Consigne:
Transcrivez les lignes de tous les items sous forme de liste JSON de chaînes, à raison d'une chaîne par ligne. Omettez les lignes vides ainsi que les images.
****************
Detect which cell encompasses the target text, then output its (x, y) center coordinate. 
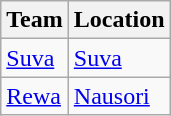
Nausori (119, 96)
Rewa (35, 96)
Team (35, 20)
Location (119, 20)
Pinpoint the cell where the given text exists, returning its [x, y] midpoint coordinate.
****************
Corrigé:
[
  "Detect which cell encompasses the target text, then output its (x, y) center coordinate. ",
  "Nausori (119, 96)",
  "Rewa (35, 96)",
  "Team (35, 20)",
  "Location (119, 20)",
  "Pinpoint the cell where the given text exists, returning its [x, y] midpoint coordinate."
]